Set the entries below down again, please. Match them exactly.

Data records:
***
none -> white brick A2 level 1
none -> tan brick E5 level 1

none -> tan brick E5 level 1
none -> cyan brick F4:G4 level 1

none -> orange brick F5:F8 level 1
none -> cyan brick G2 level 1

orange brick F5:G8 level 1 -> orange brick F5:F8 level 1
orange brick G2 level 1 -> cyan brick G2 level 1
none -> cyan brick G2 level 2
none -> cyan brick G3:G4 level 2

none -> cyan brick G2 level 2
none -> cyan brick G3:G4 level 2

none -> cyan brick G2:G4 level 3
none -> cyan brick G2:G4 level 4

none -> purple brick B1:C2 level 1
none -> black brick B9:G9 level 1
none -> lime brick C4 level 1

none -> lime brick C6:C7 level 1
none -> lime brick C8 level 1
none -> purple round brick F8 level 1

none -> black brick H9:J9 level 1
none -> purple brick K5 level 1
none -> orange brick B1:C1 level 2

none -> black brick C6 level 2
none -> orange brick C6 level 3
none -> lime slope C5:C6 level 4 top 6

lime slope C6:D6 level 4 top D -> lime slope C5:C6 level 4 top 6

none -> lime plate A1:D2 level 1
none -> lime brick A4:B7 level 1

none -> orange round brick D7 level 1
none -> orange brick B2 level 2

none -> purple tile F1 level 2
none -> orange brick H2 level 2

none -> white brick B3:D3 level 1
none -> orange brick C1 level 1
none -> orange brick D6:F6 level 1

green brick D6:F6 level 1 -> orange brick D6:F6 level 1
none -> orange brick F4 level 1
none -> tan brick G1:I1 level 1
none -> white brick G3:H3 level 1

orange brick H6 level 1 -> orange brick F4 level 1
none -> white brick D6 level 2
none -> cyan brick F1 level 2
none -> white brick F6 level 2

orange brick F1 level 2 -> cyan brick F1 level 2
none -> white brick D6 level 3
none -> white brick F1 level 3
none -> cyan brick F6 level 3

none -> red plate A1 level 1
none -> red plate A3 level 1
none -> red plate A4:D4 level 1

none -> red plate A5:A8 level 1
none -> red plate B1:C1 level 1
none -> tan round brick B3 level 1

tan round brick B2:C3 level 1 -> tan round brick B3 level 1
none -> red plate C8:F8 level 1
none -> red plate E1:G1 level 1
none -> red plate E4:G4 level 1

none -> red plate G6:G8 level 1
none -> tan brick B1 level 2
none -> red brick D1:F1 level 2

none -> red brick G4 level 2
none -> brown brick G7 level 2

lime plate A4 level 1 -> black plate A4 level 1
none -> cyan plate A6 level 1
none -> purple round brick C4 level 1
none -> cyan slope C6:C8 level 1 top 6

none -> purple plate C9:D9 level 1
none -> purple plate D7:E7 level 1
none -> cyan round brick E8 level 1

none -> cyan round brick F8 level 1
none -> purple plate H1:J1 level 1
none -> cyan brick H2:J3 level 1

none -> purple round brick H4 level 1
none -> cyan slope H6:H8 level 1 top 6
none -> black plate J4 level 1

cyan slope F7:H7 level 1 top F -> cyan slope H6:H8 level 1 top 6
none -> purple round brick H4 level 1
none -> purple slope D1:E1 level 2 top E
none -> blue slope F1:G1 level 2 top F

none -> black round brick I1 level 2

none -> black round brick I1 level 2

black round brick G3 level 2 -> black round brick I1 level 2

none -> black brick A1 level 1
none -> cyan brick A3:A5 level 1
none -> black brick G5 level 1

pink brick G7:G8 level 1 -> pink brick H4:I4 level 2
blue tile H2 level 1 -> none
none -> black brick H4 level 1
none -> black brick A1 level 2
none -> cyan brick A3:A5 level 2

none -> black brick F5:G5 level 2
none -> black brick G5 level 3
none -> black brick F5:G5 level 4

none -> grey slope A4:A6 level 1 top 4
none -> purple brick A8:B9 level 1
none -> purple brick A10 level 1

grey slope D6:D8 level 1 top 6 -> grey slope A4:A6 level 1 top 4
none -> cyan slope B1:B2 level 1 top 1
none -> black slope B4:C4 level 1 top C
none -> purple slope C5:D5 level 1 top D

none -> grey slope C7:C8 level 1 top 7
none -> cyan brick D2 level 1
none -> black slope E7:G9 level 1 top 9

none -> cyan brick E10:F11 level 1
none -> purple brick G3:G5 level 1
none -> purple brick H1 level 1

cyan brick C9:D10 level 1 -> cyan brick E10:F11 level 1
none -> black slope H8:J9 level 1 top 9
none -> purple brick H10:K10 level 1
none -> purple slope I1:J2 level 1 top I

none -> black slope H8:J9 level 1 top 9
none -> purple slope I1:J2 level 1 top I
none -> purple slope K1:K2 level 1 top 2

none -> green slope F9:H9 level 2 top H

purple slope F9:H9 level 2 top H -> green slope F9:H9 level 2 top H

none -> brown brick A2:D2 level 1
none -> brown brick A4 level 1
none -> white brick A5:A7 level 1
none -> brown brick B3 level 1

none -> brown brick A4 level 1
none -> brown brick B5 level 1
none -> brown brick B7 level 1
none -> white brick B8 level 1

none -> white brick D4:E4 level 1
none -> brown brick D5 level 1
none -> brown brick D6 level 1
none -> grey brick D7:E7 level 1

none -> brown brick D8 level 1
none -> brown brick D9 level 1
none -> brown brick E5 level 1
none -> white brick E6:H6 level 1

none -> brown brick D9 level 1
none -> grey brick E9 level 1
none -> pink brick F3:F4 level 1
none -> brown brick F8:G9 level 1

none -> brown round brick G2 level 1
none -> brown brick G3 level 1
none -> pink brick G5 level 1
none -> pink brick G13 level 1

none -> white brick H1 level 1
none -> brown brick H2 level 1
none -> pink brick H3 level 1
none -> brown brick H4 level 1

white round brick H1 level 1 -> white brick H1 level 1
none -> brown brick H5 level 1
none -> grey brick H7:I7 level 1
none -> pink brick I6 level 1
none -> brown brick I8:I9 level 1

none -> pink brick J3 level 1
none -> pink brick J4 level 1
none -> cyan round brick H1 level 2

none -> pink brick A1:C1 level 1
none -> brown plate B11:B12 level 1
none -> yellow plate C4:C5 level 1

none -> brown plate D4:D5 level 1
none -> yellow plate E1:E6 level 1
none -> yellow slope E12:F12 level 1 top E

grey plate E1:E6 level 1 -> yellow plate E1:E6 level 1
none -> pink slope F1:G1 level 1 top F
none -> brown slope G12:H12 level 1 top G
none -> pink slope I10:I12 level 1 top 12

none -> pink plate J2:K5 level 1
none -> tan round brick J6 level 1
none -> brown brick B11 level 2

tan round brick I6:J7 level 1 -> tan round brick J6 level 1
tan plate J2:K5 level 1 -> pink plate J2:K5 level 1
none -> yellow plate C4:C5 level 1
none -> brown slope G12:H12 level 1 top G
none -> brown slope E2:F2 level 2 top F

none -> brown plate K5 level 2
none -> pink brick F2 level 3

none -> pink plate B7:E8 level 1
***
[OUTPUT OF THE TASK]
none -> white brick A2 level 1
none -> tan brick E5 level 1

none -> tan brick E5 level 1
none -> cyan brick F4:G4 level 1

none -> orange brick F5:F8 level 1
none -> cyan brick G2 level 1

orange brick F5:G8 level 1 -> orange brick F5:F8 level 1
orange brick G2 level 1 -> cyan brick G2 level 1
none -> cyan brick G2 level 2
none -> cyan brick G3:G4 level 2

none -> cyan brick G2 level 2
none -> cyan brick G3:G4 level 2

none -> cyan brick G2:G4 level 3
none -> cyan brick G2:G4 level 4

none -> purple brick B1:C2 level 1
none -> black brick B9:G9 level 1
none -> lime brick C4 level 1

none -> lime brick C6:C7 level 1
none -> lime brick C8 level 1
none -> purple round brick F8 level 1

none -> black brick H9:J9 level 1
none -> purple brick K5 level 1
none -> orange brick B1:C1 level 2

none -> black brick C6 level 2
none -> orange brick C6 level 3
none -> lime slope C5:C6 level 4 top 6

lime slope C6:D6 level 4 top D -> lime slope C5:C6 level 4 top 6

none -> lime plate A1:D2 level 1
none -> lime brick A4:B7 level 1

none -> orange round brick D7 level 1
none -> orange brick B2 level 2

none -> purple tile F1 level 2
none -> orange brick H2 level 2

none -> white brick B3:D3 level 1
none -> orange brick C1 level 1
none -> orange brick D6:F6 level 1

green brick D6:F6 level 1 -> orange brick D6:F6 level 1
none -> orange brick F4 level 1
none -> tan brick G1:I1 level 1
none -> white brick G3:H3 level 1

orange brick H6 level 1 -> orange brick F4 level 1
none -> white brick D6 level 2
none -> cyan brick F1 level 2
none -> white brick F6 level 2

orange brick F1 level 2 -> cyan brick F1 level 2
none -> white brick D6 level 3
none -> white brick F1 level 3
none -> cyan brick F6 level 3

none -> red plate A1 level 1
none -> red plate A3 level 1
none -> red plate A4:D4 level 1

none -> red plate A5:A8 level 1
none -> red plate B1:C1 level 1
none -> tan round brick B3 level 1

tan round brick B2:C3 level 1 -> tan round brick B3 level 1
none -> red plate C8:F8 level 1
none -> red plate E1:G1 level 1
none -> red plate E4:G4 level 1

none -> red plate G6:G8 level 1
none -> tan brick B1 level 2
none -> red brick D1:F1 level 2

none -> red brick G4 level 2
none -> brown brick G7 level 2

lime plate A4 level 1 -> black plate A4 level 1
none -> cyan plate A6 level 1
none -> purple round brick C4 level 1
none -> cyan slope C6:C8 level 1 top 6

none -> purple plate C9:D9 level 1
none -> purple plate D7:E7 level 1
none -> cyan round brick E8 level 1

none -> cyan round brick F8 level 1
none -> purple plate H1:J1 level 1
none -> cyan brick H2:J3 level 1

none -> purple round brick H4 level 1
none -> cyan slope H6:H8 level 1 top 6
none -> black plate J4 level 1

cyan slope F7:H7 level 1 top F -> cyan slope H6:H8 level 1 top 6
none -> purple round brick H4 level 1
none -> purple slope D1:E1 level 2 top E
none -> blue slope F1:G1 level 2 top F

none -> black round brick I1 level 2

none -> black round brick I1 level 2

black round brick G3 level 2 -> black round brick I1 level 2

none -> black brick A1 level 1
none -> cyan brick A3:A5 level 1
none -> black brick G5 level 1

pink brick G7:G8 level 1 -> pink brick H4:I4 level 2
blue tile H2 level 1 -> none
none -> black brick H4 level 1
none -> black brick A1 level 2
none -> cyan brick A3:A5 level 2

none -> black brick F5:G5 level 2
none -> black brick G5 level 3
none -> black brick F5:G5 level 4

none -> grey slope A4:A6 level 1 top 4
none -> purple brick A8:B9 level 1
none -> purple brick A10 level 1

grey slope D6:D8 level 1 top 6 -> grey slope A4:A6 level 1 top 4
none -> cyan slope B1:B2 level 1 top 1
none -> black slope B4:C4 level 1 top C
none -> purple slope C5:D5 level 1 top D

none -> grey slope C7:C8 level 1 top 7
none -> cyan brick D2 level 1
none -> black slope E7:G9 level 1 top 9

none -> cyan brick E10:F11 level 1
none -> purple brick G3:G5 level 1
none -> purple brick H1 level 1

cyan brick C9:D10 level 1 -> cyan brick E10:F11 level 1
none -> black slope H8:J9 level 1 top 9
none -> purple brick H10:K10 level 1
none -> purple slope I1:J2 level 1 top I

none -> black slope H8:J9 level 1 top 9
none -> purple slope I1:J2 level 1 top I
none -> purple slope K1:K2 level 1 top 2

none -> green slope F9:H9 level 2 top H

purple slope F9:H9 level 2 top H -> green slope F9:H9 level 2 top H

none -> brown brick A2:D2 level 1
none -> brown brick A4 level 1
none -> white brick A5:A7 level 1
none -> brown brick B3 level 1

none -> brown brick A4 level 1
none -> brown brick B5 level 1
none -> brown brick B7 level 1
none -> white brick B8 level 1

none -> white brick D4:E4 level 1
none -> brown brick D5 level 1
none -> brown brick D6 level 1
none -> grey brick D7:E7 level 1

none -> brown brick D8 level 1
none -> brown brick D9 level 1
none -> brown brick E5 level 1
none -> white brick E6:H6 level 1

none -> brown brick D9 level 1
none -> grey brick E9 level 1
none -> pink brick F3:F4 level 1
none -> brown brick F8:G9 level 1

none -> brown round brick G2 level 1
none -> brown brick G3 level 1
none -> pink brick G5 level 1
none -> pink brick G13 level 1

none -> white brick H1 level 1
none -> brown brick H2 level 1
none -> pink brick H3 level 1
none -> brown brick H4 level 1

white round brick H1 level 1 -> white brick H1 level 1
none -> brown brick H5 level 1
none -> grey brick H7:I7 level 1
none -> pink brick I6 level 1
none -> brown brick I8:I9 level 1

none -> pink brick J3 level 1
none -> pink brick J4 level 1
none -> cyan round brick H1 level 2

none -> pink brick A1:C1 level 1
none -> brown plate B11:B12 level 1
none -> yellow plate C4:C5 level 1

none -> brown plate D4:D5 level 1
none -> yellow plate E1:E6 level 1
none -> yellow slope E12:F12 level 1 top E

grey plate E1:E6 level 1 -> yellow plate E1:E6 level 1
none -> pink slope F1:G1 level 1 top F
none -> brown slope G12:H12 level 1 top G
none -> pink slope I10:I12 level 1 top 12

none -> pink plate J2:K5 level 1
none -> tan round brick J6 level 1
none -> brown brick B11 level 2

tan round brick I6:J7 level 1 -> tan round brick J6 level 1
tan plate J2:K5 level 1 -> pink plate J2:K5 level 1
none -> yellow plate C4:C5 level 1
none -> brown slope G12:H12 level 1 top G
none -> brown slope E2:F2 level 2 top F

none -> brown plate K5 level 2
none -> pink brick F2 level 3

none -> pink plate B7:E8 level 1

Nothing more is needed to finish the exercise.